__Exercise directions__:
This exercise calls for the data below to be retyped exactly, minus any images.

Top of Supplied material

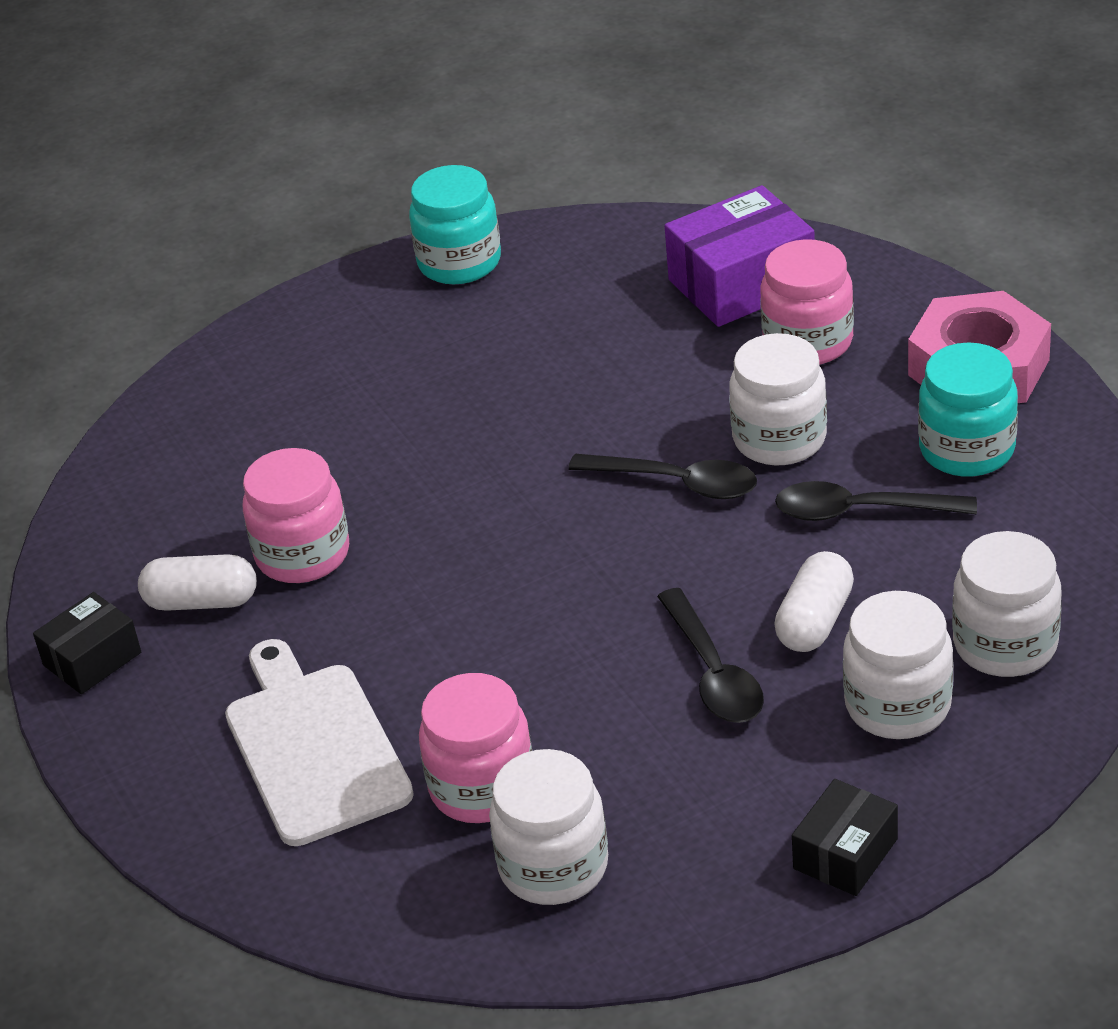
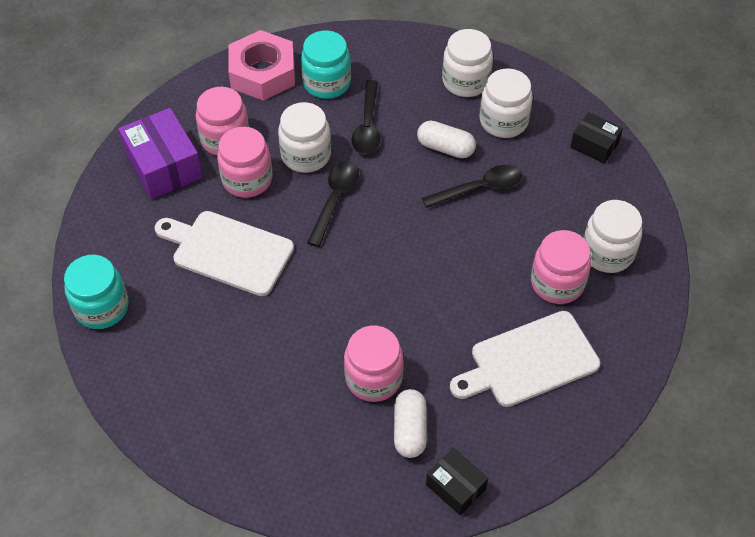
camera: 95 degrees left, 15 degrees up
(562, 373) = (228, 251): none -> white cutting board
(717, 376) = (247, 179): none -> pink jar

Bottom of Supplied material

__Written reply__:
camera: 95 degrees left, 15 degrees up
(562, 373) = (228, 251): none -> white cutting board
(717, 376) = (247, 179): none -> pink jar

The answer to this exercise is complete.